AIM OF THE TASK.
Leave every picture out and write out the records below exactly.

═══

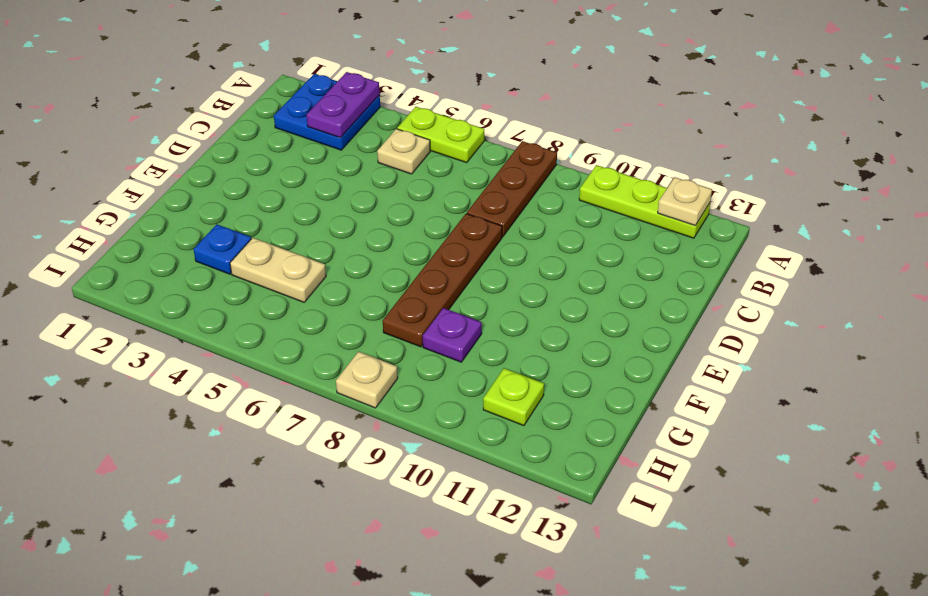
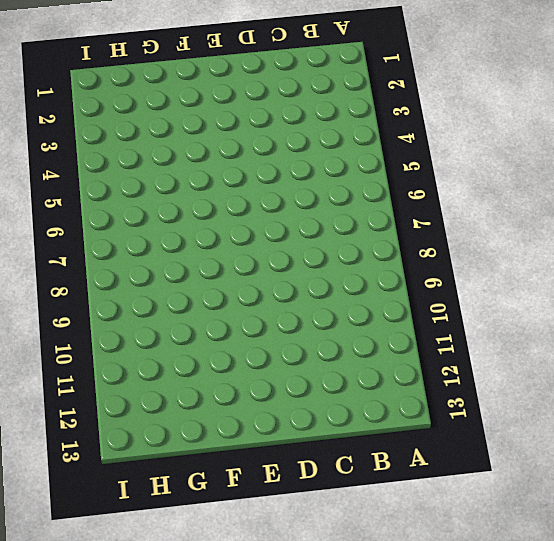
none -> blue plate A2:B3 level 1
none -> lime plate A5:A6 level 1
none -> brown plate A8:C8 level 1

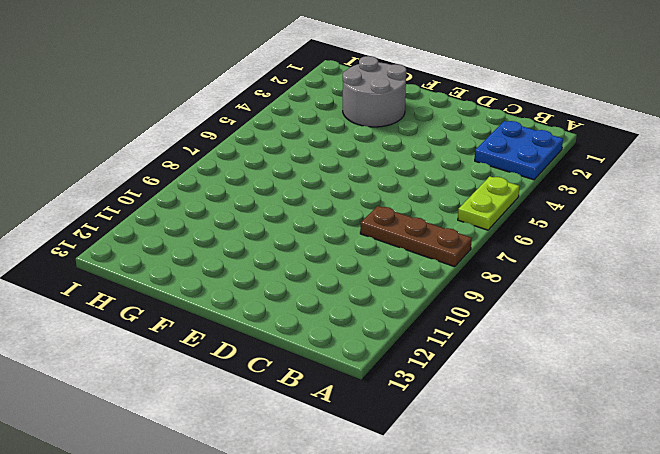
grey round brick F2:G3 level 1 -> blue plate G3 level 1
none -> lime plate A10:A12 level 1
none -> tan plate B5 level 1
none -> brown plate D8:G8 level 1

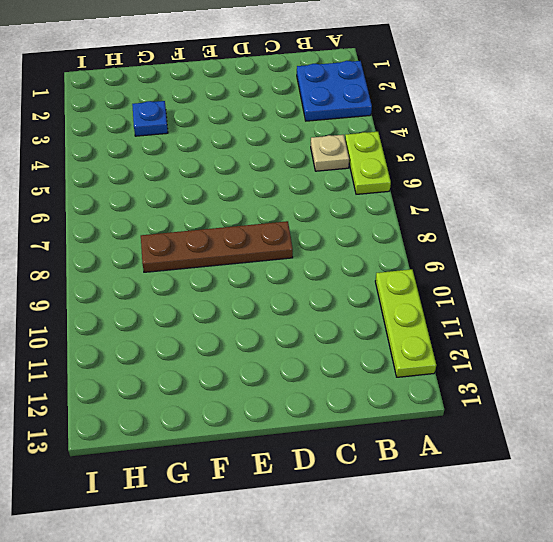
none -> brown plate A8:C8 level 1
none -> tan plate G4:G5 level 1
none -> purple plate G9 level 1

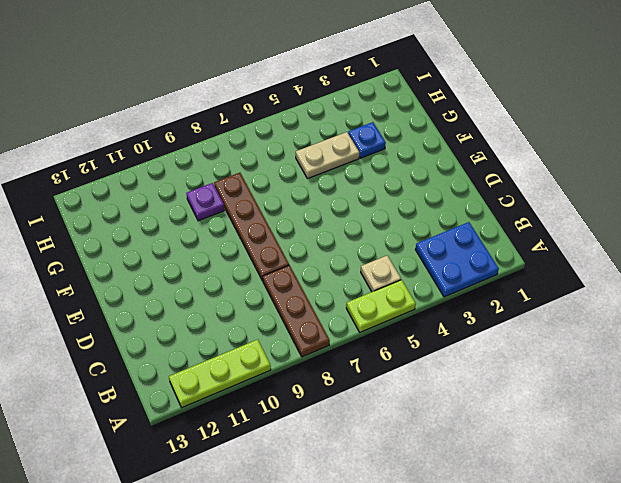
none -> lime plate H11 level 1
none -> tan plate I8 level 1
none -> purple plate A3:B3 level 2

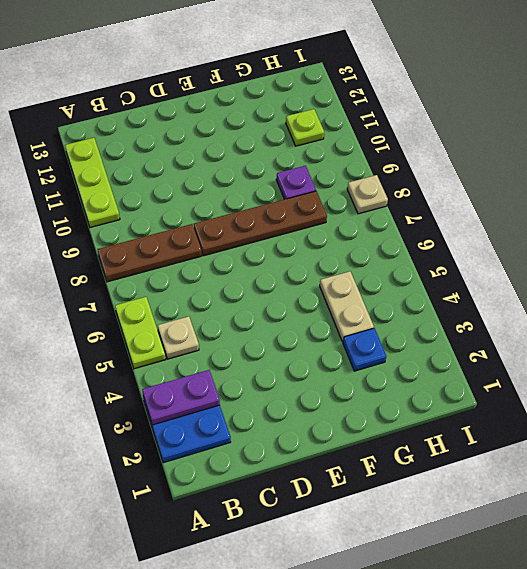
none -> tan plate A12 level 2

═══

RESULT.
none -> blue plate A2:B3 level 1
none -> lime plate A5:A6 level 1
none -> brown plate A8:C8 level 1

grey round brick F2:G3 level 1 -> blue plate G3 level 1
none -> lime plate A10:A12 level 1
none -> tan plate B5 level 1
none -> brown plate D8:G8 level 1

none -> brown plate A8:C8 level 1
none -> tan plate G4:G5 level 1
none -> purple plate G9 level 1

none -> lime plate H11 level 1
none -> tan plate I8 level 1
none -> purple plate A3:B3 level 2

none -> tan plate A12 level 2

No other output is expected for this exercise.